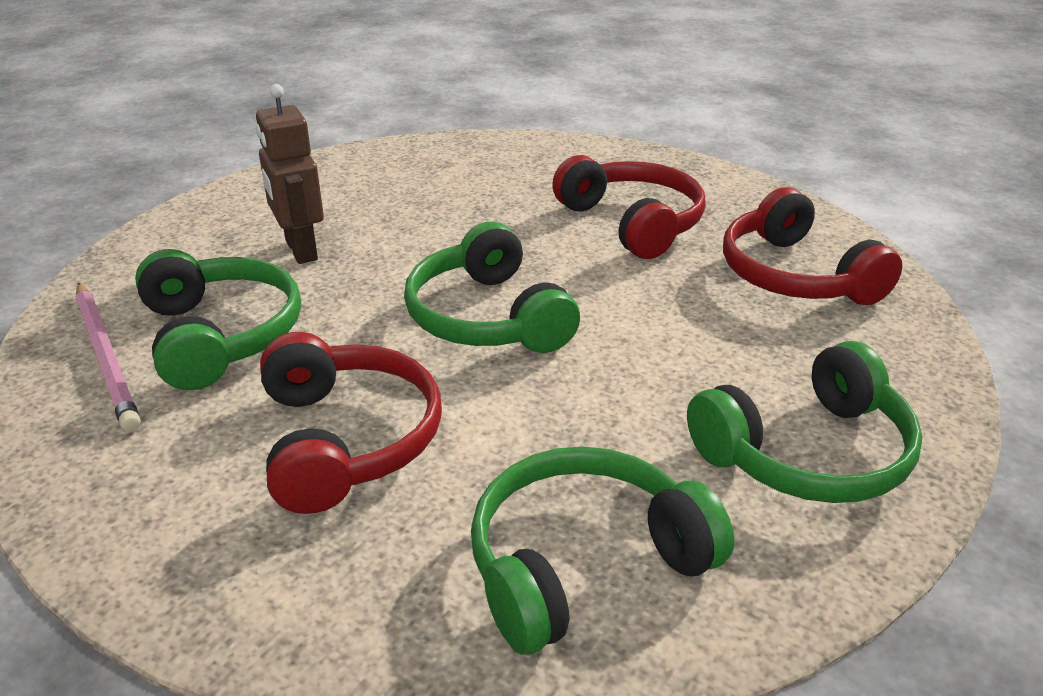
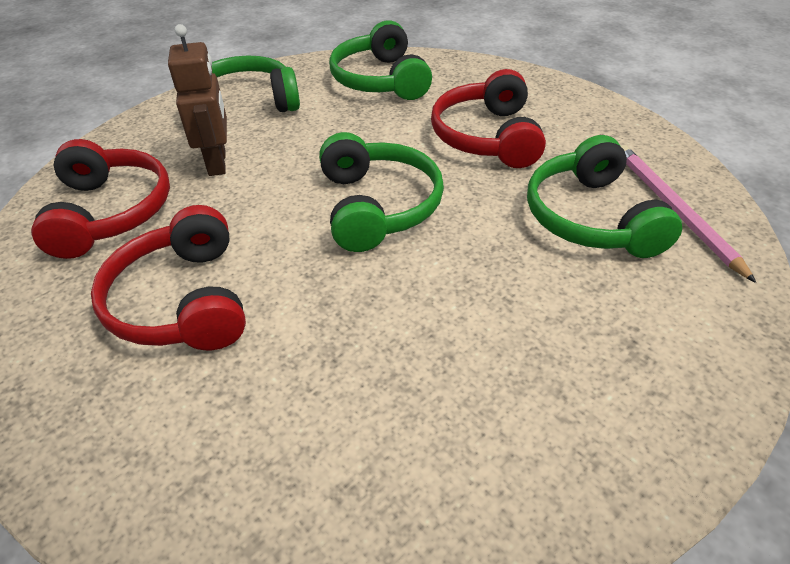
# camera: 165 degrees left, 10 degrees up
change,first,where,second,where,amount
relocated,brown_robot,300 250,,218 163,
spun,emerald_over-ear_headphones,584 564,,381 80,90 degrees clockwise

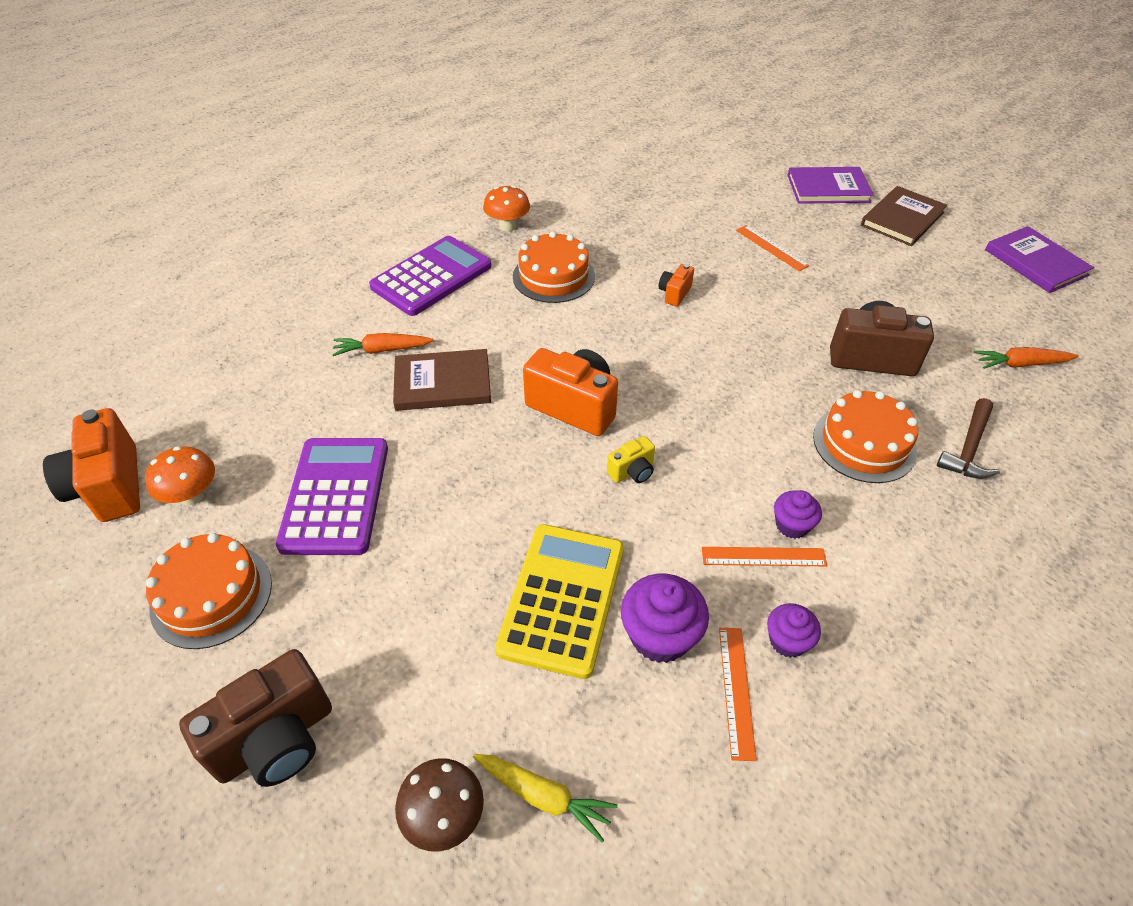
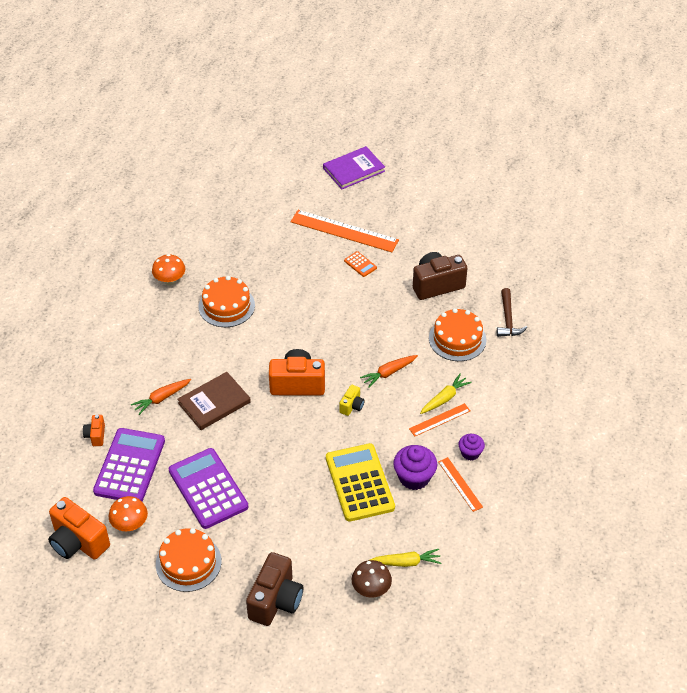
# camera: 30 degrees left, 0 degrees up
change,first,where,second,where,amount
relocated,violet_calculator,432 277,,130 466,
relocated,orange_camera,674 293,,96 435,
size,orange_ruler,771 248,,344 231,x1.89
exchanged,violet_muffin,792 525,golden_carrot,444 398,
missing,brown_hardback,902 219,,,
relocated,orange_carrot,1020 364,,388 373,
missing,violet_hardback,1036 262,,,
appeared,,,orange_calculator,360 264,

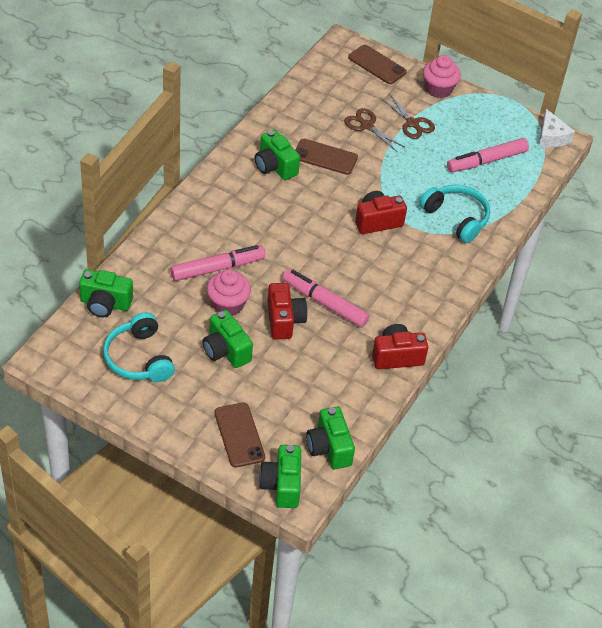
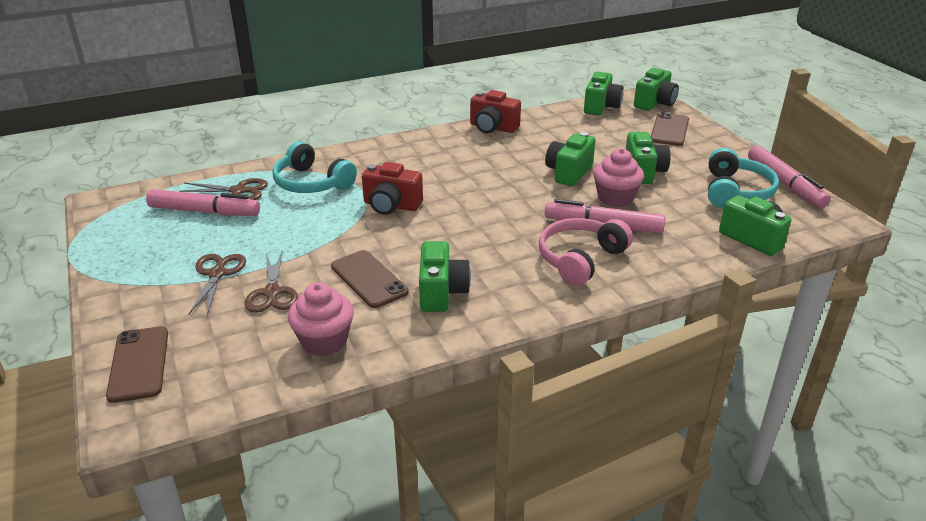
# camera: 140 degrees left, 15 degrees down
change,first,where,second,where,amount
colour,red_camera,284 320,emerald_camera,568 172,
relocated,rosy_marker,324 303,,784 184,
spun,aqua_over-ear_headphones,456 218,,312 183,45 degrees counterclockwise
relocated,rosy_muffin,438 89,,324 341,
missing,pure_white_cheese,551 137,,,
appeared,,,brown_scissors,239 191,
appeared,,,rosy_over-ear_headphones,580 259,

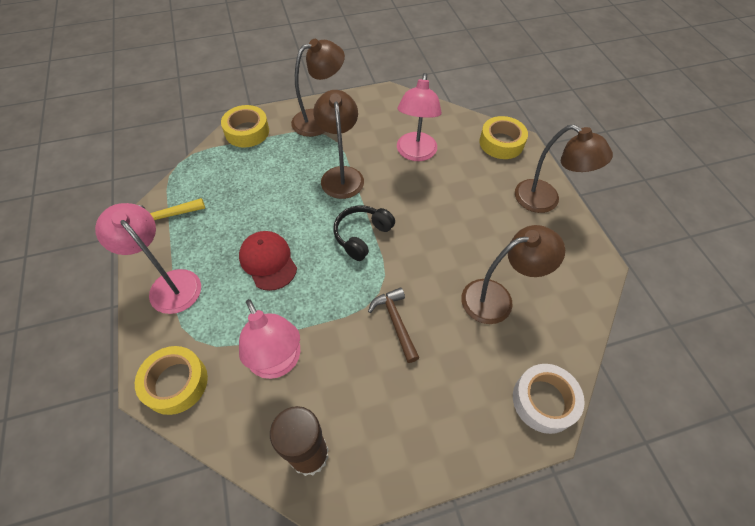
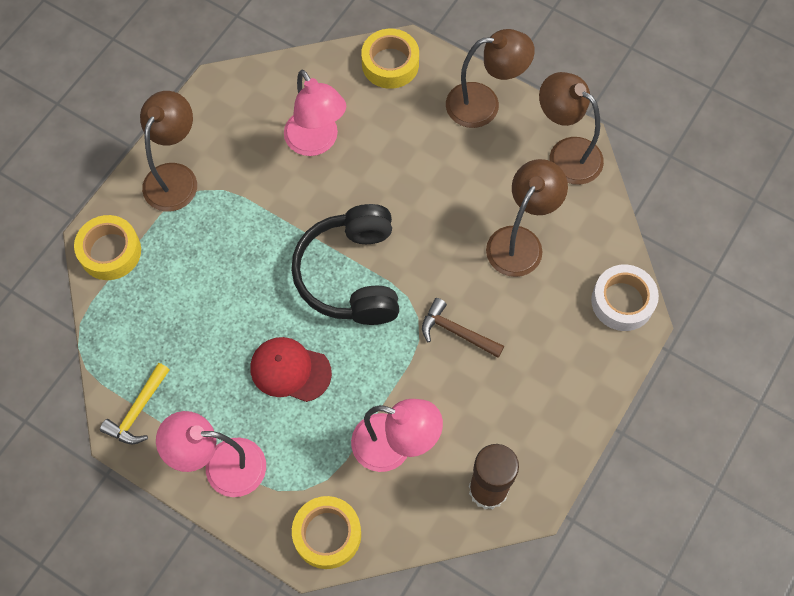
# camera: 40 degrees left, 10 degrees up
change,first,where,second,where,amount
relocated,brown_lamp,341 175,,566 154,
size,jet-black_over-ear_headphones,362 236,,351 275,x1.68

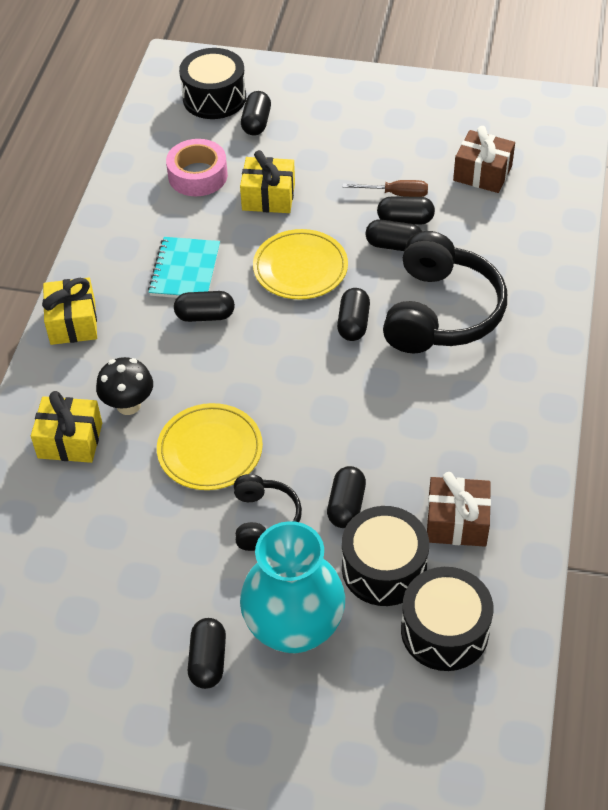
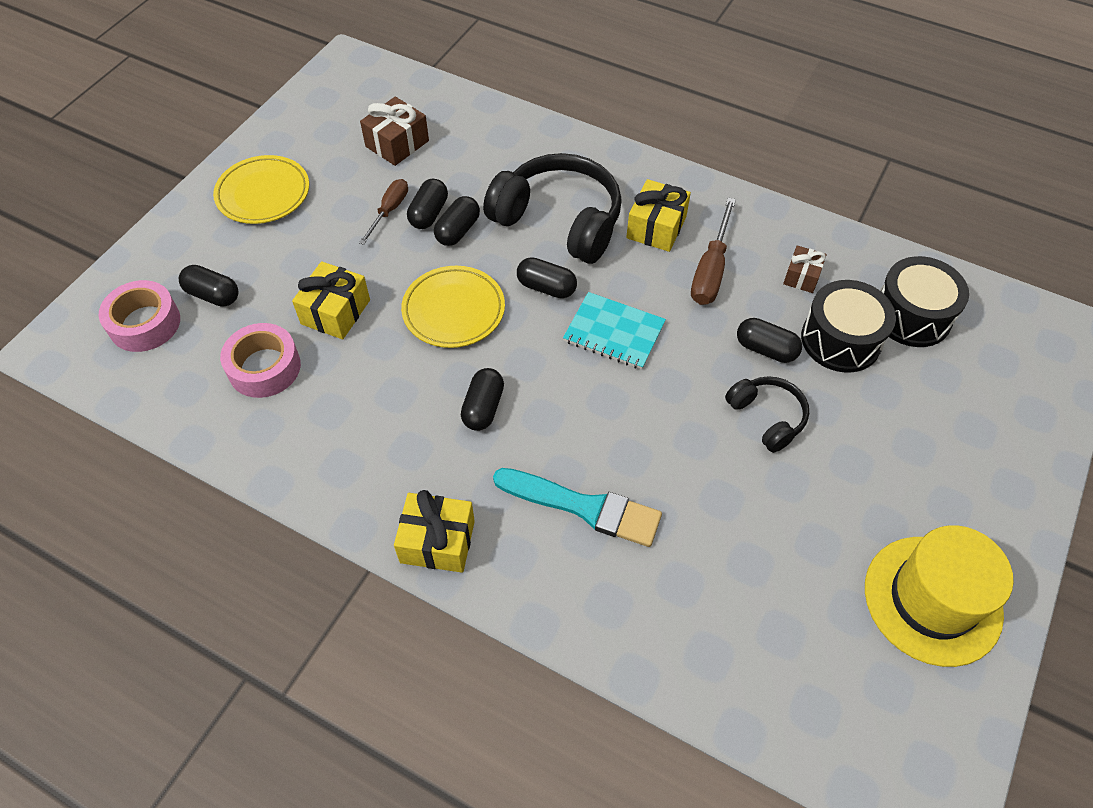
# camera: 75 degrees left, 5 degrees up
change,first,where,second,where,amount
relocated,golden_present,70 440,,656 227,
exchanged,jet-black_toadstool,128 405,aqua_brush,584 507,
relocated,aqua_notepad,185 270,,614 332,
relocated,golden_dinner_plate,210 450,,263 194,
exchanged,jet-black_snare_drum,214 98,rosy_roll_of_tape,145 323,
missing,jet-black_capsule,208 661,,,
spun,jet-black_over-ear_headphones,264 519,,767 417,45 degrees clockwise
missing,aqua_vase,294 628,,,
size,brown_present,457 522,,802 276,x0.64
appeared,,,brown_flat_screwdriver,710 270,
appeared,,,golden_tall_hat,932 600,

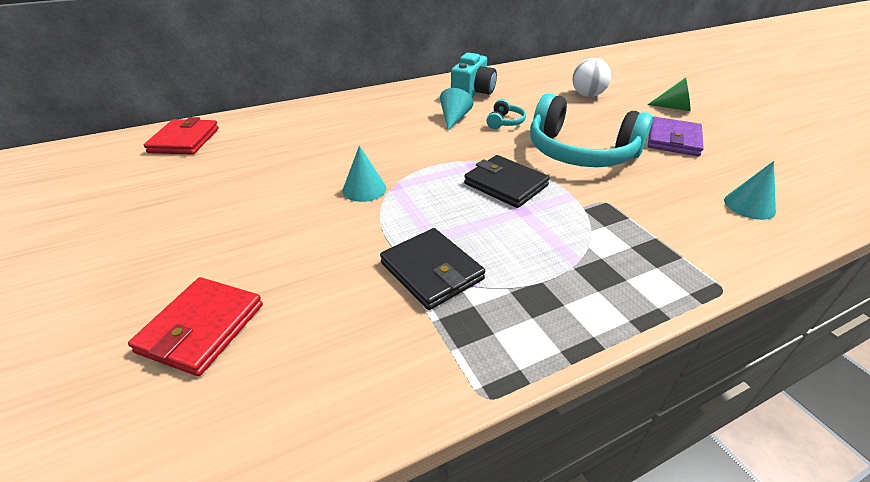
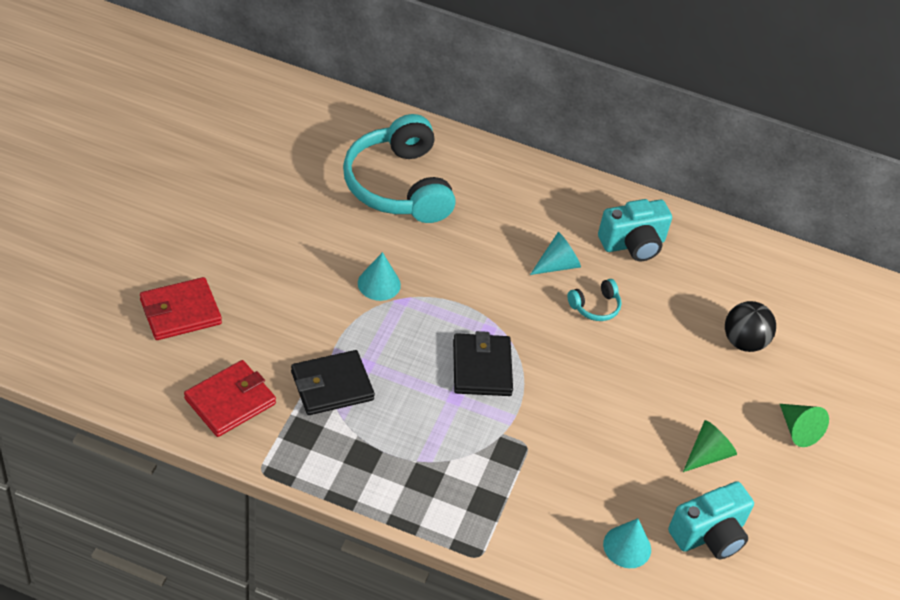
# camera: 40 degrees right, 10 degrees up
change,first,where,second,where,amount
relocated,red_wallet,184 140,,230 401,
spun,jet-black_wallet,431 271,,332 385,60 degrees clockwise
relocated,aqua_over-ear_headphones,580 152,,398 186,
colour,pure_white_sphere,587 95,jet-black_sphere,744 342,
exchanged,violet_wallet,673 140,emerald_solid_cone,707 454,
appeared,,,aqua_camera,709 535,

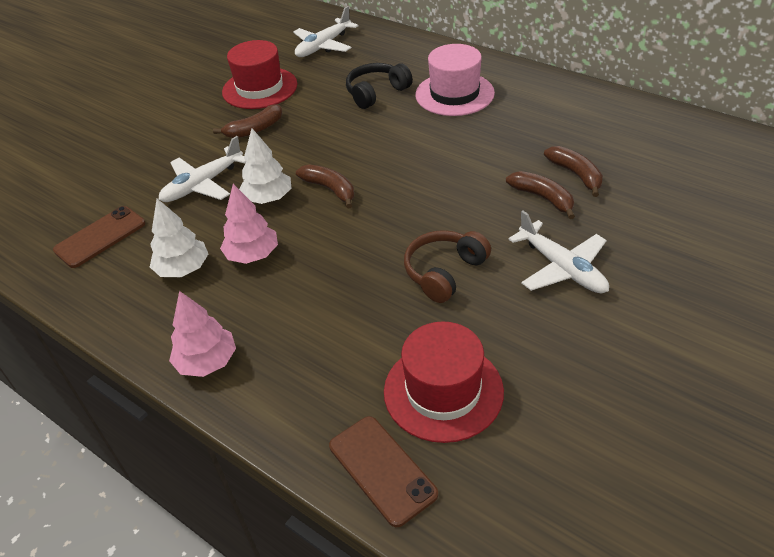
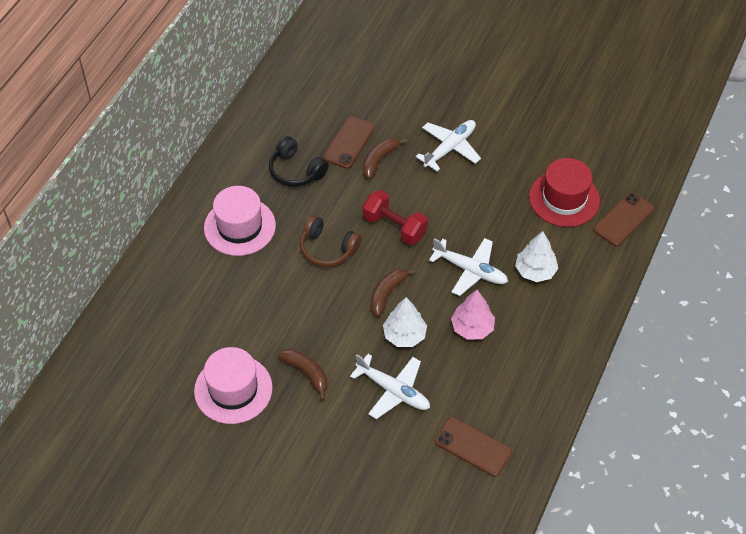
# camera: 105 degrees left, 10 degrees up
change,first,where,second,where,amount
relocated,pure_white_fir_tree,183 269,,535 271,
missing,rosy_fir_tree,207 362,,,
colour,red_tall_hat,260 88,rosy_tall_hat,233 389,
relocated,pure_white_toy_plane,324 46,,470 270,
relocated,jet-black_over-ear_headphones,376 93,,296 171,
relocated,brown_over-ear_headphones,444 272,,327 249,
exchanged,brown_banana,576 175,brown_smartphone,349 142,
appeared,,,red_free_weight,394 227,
☆ ☆ ☆ ☆
Exercise requirements: Set down the records in full and exactly. Do not carry over any image.

Response area:
# camera: 165 degrees left, 10 degrees up
change,first,where,second,where,amount
relocated,brown_robot,300 250,,218 163,
spun,emerald_over-ear_headphones,584 564,,381 80,90 degrees clockwise

# camera: 30 degrees left, 0 degrees up
change,first,where,second,where,amount
relocated,violet_calculator,432 277,,130 466,
relocated,orange_camera,674 293,,96 435,
size,orange_ruler,771 248,,344 231,x1.89
exchanged,violet_muffin,792 525,golden_carrot,444 398,
missing,brown_hardback,902 219,,,
relocated,orange_carrot,1020 364,,388 373,
missing,violet_hardback,1036 262,,,
appeared,,,orange_calculator,360 264,

# camera: 140 degrees left, 15 degrees down
change,first,where,second,where,amount
colour,red_camera,284 320,emerald_camera,568 172,
relocated,rosy_marker,324 303,,784 184,
spun,aqua_over-ear_headphones,456 218,,312 183,45 degrees counterclockwise
relocated,rosy_muffin,438 89,,324 341,
missing,pure_white_cheese,551 137,,,
appeared,,,brown_scissors,239 191,
appeared,,,rosy_over-ear_headphones,580 259,

# camera: 40 degrees left, 10 degrees up
change,first,where,second,where,amount
relocated,brown_lamp,341 175,,566 154,
size,jet-black_over-ear_headphones,362 236,,351 275,x1.68

# camera: 75 degrees left, 5 degrees up
change,first,where,second,where,amount
relocated,golden_present,70 440,,656 227,
exchanged,jet-black_toadstool,128 405,aqua_brush,584 507,
relocated,aqua_notepad,185 270,,614 332,
relocated,golden_dinner_plate,210 450,,263 194,
exchanged,jet-black_snare_drum,214 98,rosy_roll_of_tape,145 323,
missing,jet-black_capsule,208 661,,,
spun,jet-black_over-ear_headphones,264 519,,767 417,45 degrees clockwise
missing,aqua_vase,294 628,,,
size,brown_present,457 522,,802 276,x0.64
appeared,,,brown_flat_screwdriver,710 270,
appeared,,,golden_tall_hat,932 600,

# camera: 40 degrees right, 10 degrees up
change,first,where,second,where,amount
relocated,red_wallet,184 140,,230 401,
spun,jet-black_wallet,431 271,,332 385,60 degrees clockwise
relocated,aqua_over-ear_headphones,580 152,,398 186,
colour,pure_white_sphere,587 95,jet-black_sphere,744 342,
exchanged,violet_wallet,673 140,emerald_solid_cone,707 454,
appeared,,,aqua_camera,709 535,

# camera: 105 degrees left, 10 degrees up
change,first,where,second,where,amount
relocated,pure_white_fir_tree,183 269,,535 271,
missing,rosy_fir_tree,207 362,,,
colour,red_tall_hat,260 88,rosy_tall_hat,233 389,
relocated,pure_white_toy_plane,324 46,,470 270,
relocated,jet-black_over-ear_headphones,376 93,,296 171,
relocated,brown_over-ear_headphones,444 272,,327 249,
exchanged,brown_banana,576 175,brown_smartphone,349 142,
appeared,,,red_free_weight,394 227,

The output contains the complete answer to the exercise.